_Brief_
The answer should be each line from the entries below that has the word "DESK" in it.

_Data records_
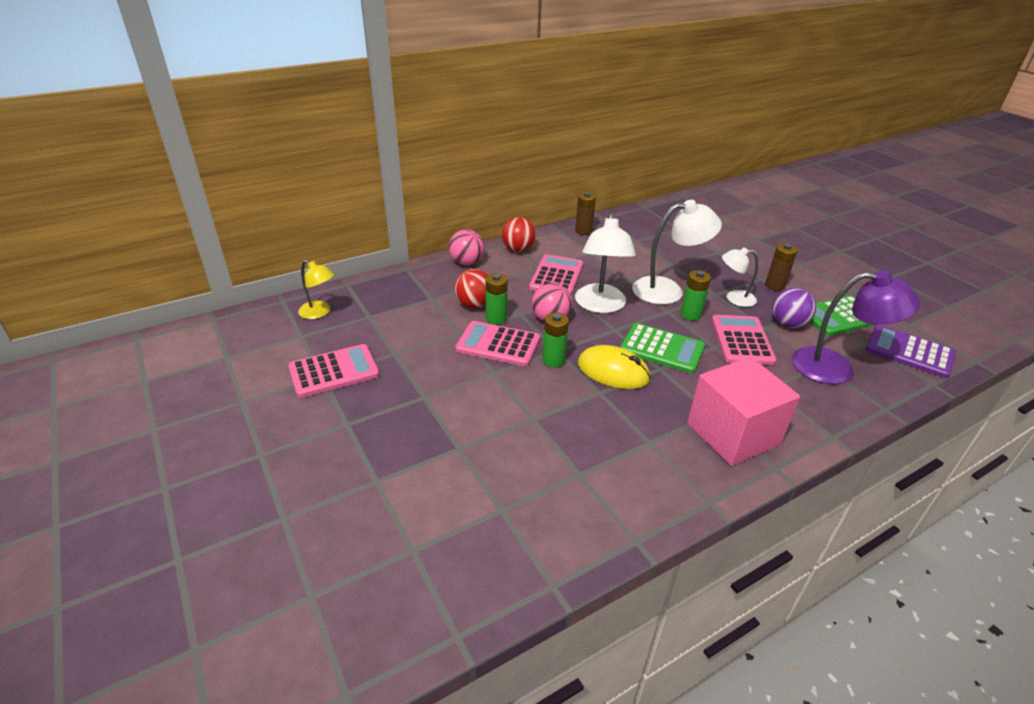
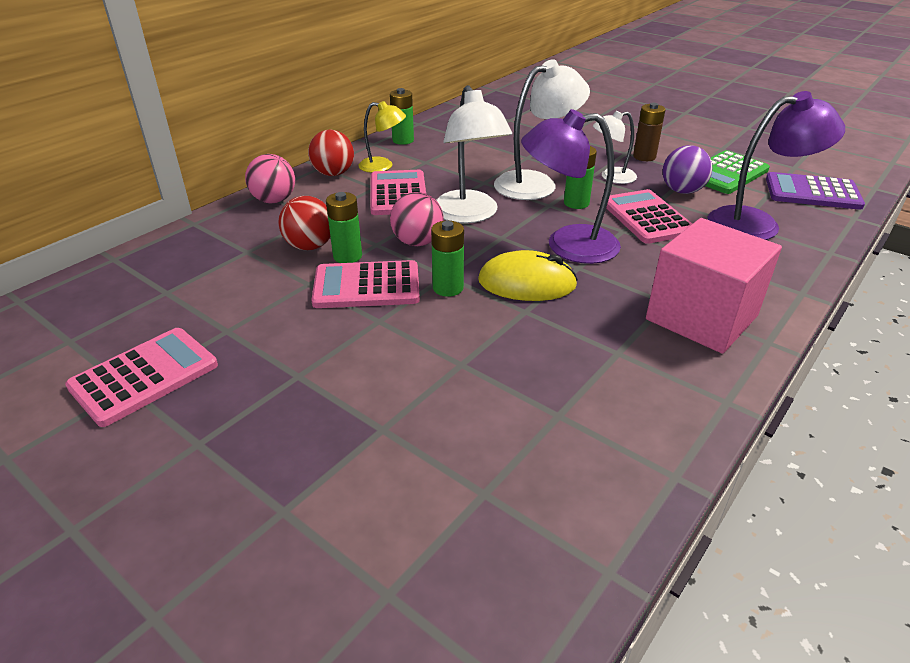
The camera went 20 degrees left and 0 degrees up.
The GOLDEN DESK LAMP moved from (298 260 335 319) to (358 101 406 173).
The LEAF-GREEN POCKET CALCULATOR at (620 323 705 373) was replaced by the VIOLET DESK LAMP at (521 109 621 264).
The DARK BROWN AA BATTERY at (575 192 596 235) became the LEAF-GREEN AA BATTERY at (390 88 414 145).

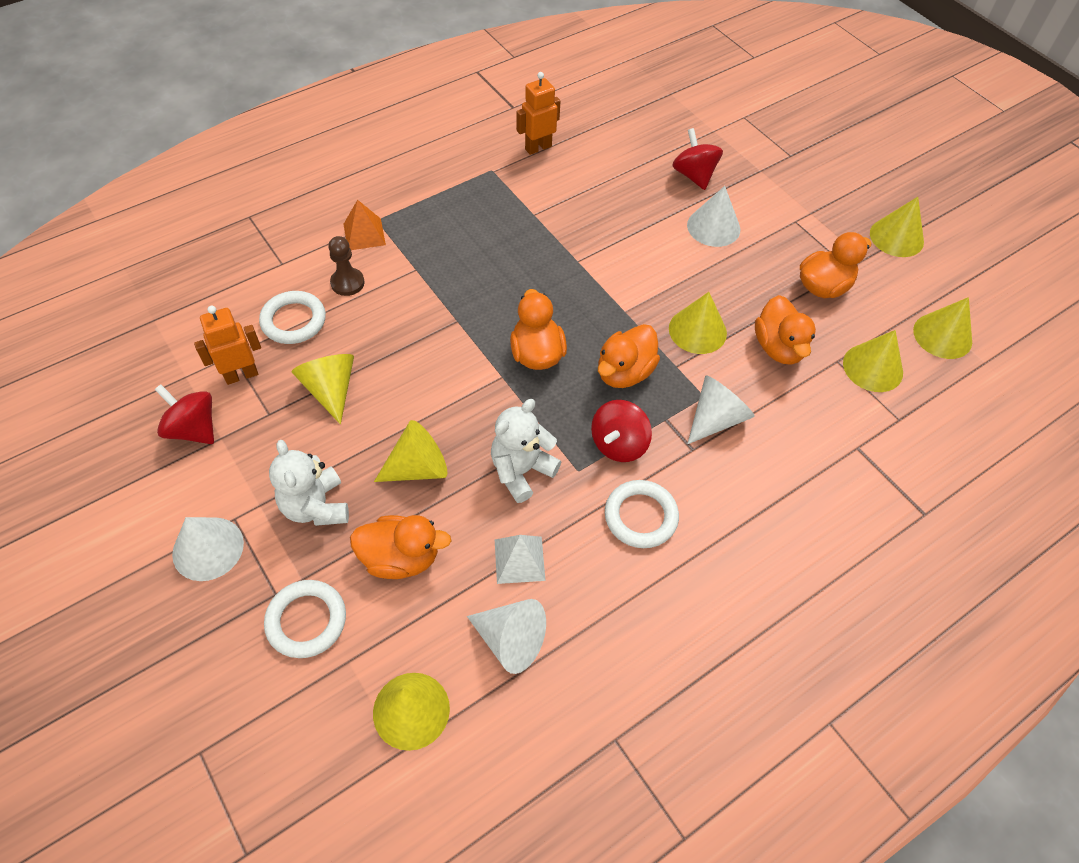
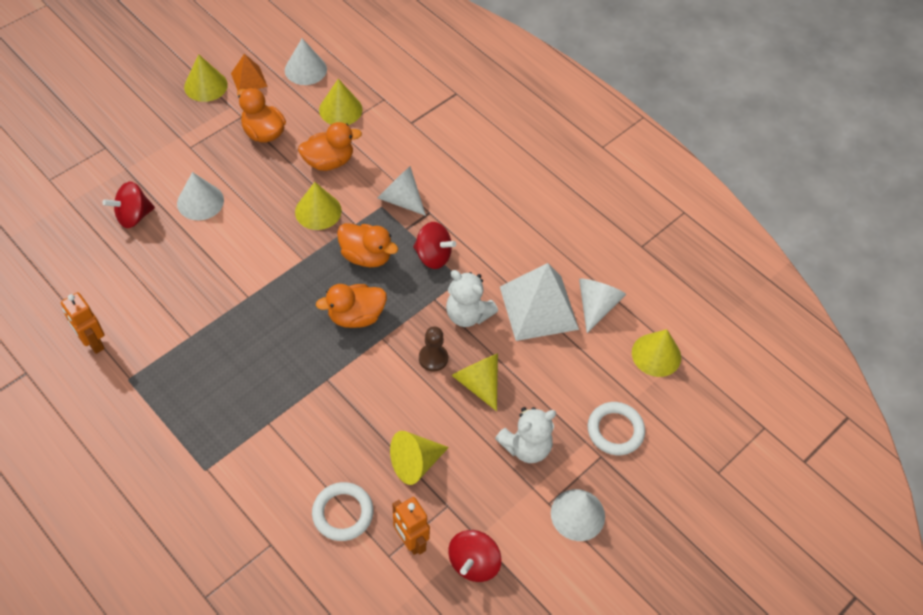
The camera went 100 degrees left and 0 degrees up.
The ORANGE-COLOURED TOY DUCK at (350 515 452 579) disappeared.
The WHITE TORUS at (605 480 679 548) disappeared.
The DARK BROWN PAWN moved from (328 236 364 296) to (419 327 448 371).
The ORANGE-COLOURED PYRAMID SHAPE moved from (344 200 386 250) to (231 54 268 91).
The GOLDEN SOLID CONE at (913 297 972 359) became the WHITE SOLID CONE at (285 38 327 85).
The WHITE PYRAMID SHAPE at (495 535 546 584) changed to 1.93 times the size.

_Answer to the problem_
The GOLDEN DESK LAMP moved from (298 260 335 319) to (358 101 406 173).
The LEAF-GREEN POCKET CALCULATOR at (620 323 705 373) was replaced by the VIOLET DESK LAMP at (521 109 621 264).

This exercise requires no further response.